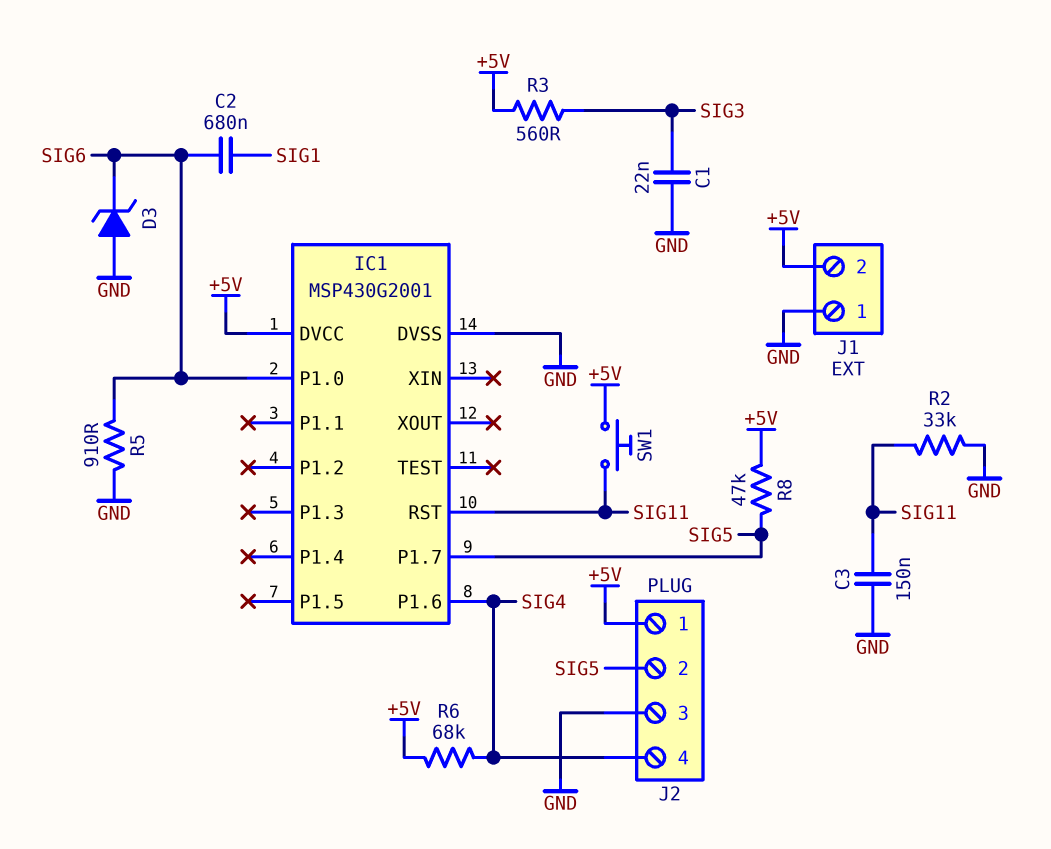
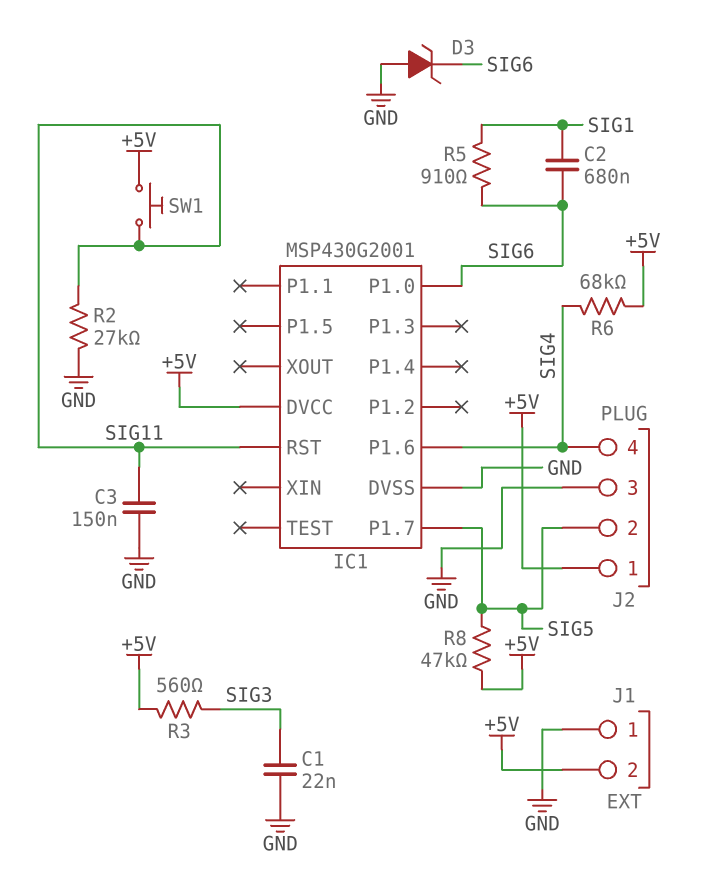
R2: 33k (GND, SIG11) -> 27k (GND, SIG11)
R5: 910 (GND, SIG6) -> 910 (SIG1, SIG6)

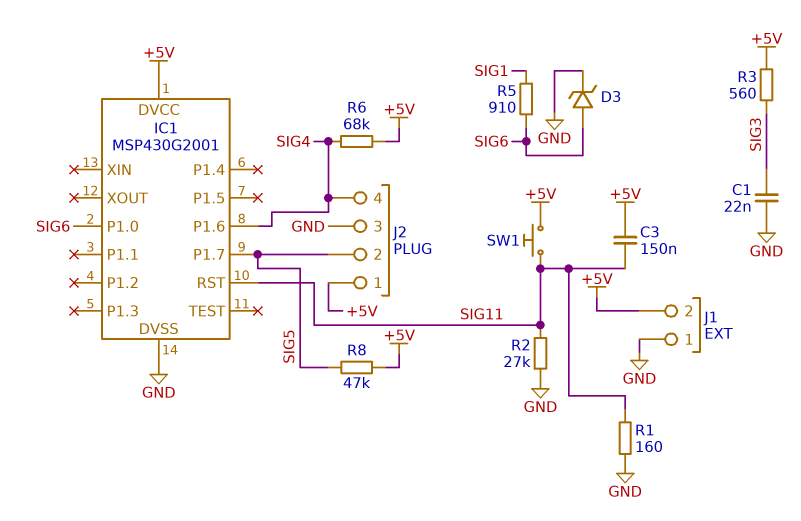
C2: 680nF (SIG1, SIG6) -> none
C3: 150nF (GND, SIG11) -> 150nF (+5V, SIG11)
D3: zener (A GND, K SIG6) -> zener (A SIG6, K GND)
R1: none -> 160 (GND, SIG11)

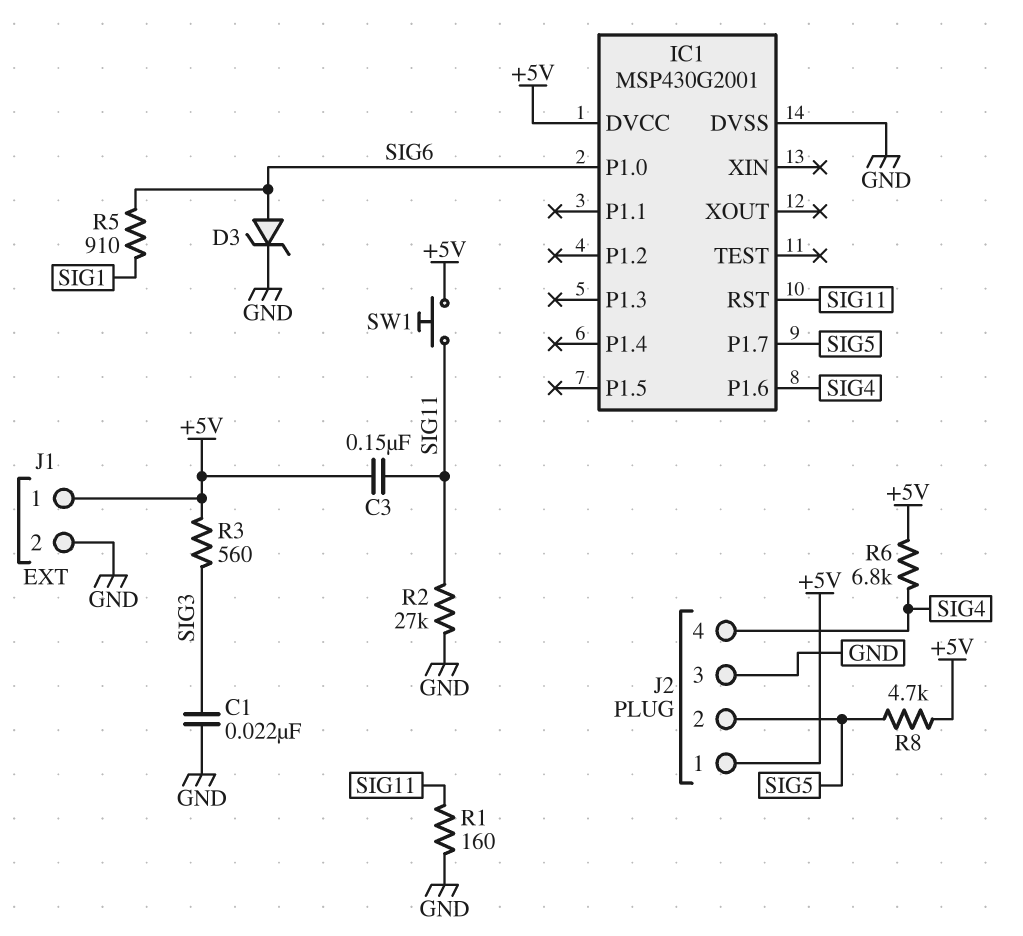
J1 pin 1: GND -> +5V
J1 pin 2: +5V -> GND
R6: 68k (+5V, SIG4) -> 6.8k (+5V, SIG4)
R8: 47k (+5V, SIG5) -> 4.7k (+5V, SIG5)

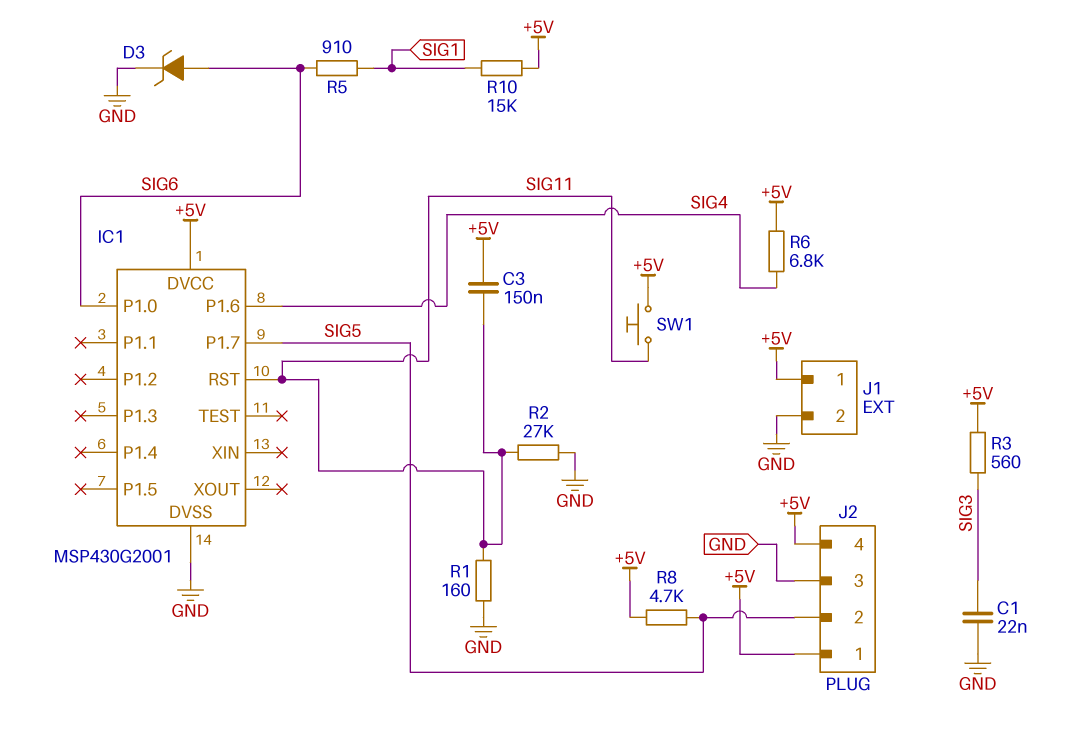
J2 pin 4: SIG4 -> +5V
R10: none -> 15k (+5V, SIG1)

■ ■ ■

A verbatim copy of the records above, without pictures, is required.

R2: 33k (GND, SIG11) -> 27k (GND, SIG11)
R5: 910 (GND, SIG6) -> 910 (SIG1, SIG6)

C2: 680nF (SIG1, SIG6) -> none
C3: 150nF (GND, SIG11) -> 150nF (+5V, SIG11)
D3: zener (A GND, K SIG6) -> zener (A SIG6, K GND)
R1: none -> 160 (GND, SIG11)

J1 pin 1: GND -> +5V
J1 pin 2: +5V -> GND
R6: 68k (+5V, SIG4) -> 6.8k (+5V, SIG4)
R8: 47k (+5V, SIG5) -> 4.7k (+5V, SIG5)

J2 pin 4: SIG4 -> +5V
R10: none -> 15k (+5V, SIG1)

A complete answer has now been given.